* begin INFORMATION GIVEN *
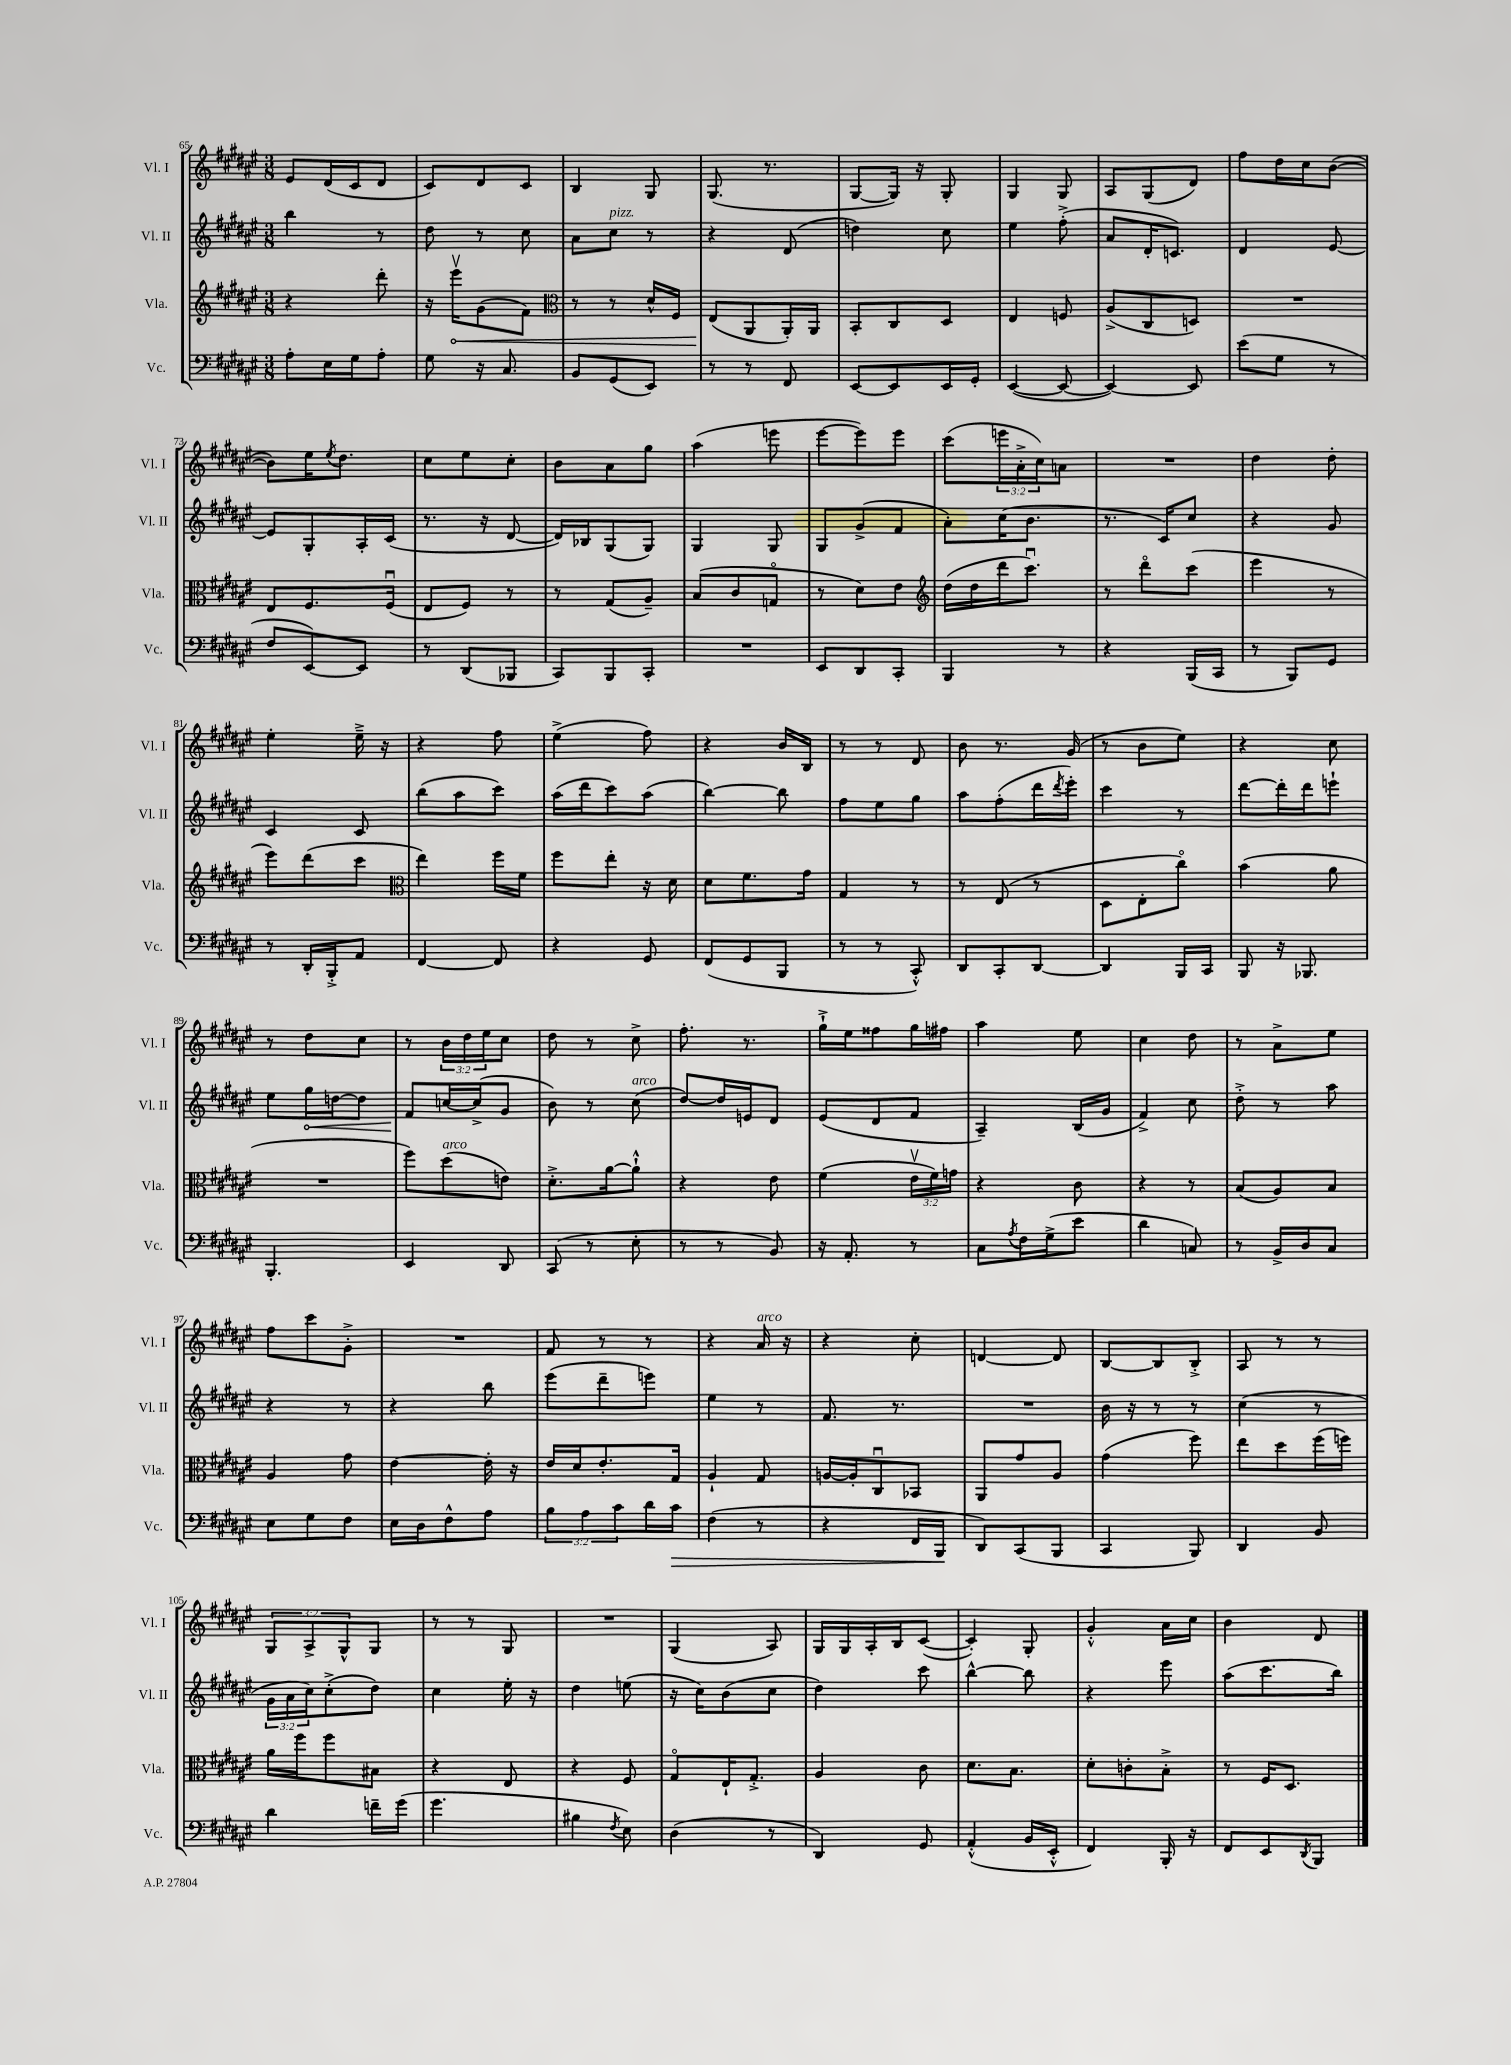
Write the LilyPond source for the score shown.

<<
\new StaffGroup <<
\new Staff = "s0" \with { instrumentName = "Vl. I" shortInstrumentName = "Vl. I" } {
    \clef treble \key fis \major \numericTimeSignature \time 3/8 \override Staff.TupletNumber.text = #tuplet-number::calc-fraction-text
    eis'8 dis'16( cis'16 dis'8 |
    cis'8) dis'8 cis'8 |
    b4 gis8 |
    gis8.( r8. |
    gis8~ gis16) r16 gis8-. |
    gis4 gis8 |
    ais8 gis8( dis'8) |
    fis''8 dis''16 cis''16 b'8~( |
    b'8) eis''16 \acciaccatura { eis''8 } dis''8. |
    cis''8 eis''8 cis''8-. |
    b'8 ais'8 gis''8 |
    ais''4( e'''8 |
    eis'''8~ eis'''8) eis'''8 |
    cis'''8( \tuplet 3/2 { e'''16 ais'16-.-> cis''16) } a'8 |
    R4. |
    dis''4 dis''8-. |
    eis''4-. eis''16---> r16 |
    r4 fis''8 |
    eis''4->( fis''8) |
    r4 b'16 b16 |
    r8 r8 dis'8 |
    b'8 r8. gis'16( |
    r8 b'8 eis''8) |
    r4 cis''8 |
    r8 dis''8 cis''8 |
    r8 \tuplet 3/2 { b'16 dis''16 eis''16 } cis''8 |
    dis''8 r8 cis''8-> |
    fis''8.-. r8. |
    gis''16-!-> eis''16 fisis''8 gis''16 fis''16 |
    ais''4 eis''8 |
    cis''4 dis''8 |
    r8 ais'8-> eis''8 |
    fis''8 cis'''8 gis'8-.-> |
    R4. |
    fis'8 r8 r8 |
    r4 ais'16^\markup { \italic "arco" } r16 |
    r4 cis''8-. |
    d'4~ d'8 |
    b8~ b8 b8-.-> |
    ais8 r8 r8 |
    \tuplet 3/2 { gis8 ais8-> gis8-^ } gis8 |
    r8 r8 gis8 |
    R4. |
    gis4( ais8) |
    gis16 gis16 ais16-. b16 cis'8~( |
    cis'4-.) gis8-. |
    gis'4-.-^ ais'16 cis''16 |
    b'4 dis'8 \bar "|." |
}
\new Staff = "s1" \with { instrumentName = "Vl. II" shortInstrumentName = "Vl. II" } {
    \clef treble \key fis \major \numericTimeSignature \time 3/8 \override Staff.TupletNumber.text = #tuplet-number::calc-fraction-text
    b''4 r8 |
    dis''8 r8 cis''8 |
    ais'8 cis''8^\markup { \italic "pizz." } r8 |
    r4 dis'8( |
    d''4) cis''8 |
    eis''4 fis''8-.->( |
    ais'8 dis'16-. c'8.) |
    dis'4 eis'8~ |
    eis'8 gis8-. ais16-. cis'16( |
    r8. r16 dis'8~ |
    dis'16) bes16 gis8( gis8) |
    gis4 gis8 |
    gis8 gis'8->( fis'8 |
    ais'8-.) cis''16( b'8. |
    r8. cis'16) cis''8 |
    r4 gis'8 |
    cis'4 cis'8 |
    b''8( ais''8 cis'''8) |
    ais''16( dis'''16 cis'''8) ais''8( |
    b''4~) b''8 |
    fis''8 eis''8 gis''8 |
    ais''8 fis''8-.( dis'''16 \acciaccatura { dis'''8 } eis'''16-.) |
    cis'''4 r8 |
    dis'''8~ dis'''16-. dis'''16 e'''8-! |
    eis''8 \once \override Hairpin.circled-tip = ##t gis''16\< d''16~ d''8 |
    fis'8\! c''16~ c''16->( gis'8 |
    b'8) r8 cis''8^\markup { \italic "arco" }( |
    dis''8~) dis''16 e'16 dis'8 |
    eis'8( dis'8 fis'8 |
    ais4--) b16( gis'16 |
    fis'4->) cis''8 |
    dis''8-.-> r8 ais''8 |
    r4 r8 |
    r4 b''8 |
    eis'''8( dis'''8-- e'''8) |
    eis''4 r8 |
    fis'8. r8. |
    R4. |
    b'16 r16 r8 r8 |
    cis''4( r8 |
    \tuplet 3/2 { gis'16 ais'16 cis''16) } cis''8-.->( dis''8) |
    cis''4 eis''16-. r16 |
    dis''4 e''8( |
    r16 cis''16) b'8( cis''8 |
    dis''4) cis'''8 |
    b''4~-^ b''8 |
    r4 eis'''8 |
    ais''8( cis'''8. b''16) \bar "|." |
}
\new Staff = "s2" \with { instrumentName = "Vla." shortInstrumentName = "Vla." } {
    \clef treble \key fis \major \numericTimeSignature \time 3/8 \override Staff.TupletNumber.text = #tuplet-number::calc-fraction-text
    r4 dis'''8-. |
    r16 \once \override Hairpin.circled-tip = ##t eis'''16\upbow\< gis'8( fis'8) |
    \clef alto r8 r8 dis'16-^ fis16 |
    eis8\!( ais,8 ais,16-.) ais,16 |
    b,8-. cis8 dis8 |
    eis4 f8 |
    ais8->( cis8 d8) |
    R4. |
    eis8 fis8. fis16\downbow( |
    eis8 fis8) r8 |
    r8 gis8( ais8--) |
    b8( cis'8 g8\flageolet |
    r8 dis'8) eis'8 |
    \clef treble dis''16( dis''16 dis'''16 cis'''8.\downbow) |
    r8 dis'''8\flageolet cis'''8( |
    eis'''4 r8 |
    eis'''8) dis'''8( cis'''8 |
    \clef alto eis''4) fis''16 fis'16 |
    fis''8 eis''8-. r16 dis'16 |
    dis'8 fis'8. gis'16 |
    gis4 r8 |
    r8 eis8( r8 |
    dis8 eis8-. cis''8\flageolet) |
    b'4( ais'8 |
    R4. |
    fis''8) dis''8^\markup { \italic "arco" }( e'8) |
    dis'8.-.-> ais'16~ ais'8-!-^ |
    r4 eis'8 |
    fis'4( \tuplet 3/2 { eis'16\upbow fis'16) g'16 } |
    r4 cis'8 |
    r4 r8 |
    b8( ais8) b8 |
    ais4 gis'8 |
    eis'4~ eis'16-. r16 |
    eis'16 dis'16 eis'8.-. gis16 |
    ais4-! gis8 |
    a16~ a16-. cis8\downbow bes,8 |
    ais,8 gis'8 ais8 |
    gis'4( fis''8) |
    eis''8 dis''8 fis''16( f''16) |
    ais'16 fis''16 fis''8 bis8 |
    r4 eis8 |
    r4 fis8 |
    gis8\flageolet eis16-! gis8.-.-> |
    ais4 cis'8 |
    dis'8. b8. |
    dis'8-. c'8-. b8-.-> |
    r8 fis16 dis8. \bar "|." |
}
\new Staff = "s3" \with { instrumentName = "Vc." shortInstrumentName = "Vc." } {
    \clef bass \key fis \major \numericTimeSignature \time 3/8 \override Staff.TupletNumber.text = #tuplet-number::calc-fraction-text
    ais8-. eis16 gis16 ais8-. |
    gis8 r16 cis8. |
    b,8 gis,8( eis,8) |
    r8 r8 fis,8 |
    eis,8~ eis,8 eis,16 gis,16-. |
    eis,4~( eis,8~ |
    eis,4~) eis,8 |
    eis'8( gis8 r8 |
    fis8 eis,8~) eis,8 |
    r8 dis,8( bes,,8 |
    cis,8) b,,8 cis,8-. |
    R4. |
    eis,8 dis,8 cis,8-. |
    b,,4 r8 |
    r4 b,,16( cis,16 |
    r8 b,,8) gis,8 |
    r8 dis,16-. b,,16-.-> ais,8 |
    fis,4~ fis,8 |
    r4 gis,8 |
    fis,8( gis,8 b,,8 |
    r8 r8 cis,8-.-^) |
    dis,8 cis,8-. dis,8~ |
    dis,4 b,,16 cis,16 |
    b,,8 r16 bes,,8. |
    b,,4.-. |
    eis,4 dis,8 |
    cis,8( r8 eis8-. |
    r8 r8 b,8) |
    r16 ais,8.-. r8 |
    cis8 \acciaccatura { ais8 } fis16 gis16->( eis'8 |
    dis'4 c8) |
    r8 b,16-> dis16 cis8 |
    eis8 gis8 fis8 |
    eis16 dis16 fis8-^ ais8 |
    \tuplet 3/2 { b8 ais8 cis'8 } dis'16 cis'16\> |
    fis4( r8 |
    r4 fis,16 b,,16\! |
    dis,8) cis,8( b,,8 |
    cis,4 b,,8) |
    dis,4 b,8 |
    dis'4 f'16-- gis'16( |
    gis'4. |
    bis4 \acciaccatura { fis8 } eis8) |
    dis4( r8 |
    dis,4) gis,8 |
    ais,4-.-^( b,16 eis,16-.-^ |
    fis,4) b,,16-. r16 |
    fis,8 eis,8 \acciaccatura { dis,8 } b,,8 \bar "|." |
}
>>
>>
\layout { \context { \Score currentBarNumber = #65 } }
* end INFORMATION GIVEN *
* [INSTRUCTIONS TO FOLLOW]:
Please find each line in the records above that contains the string "shortInstrumentName" and copy every such line out in full.

* [EXPECTED ANSWER]:
\new Staff = "s0" \with { instrumentName = "Vl. I" shortInstrumentName = "Vl. I" } {
\new Staff = "s1" \with { instrumentName = "Vl. II" shortInstrumentName = "Vl. II" } {
\new Staff = "s2" \with { instrumentName = "Vla." shortInstrumentName = "Vla." } {
\new Staff = "s3" \with { instrumentName = "Vc." shortInstrumentName = "Vc." } {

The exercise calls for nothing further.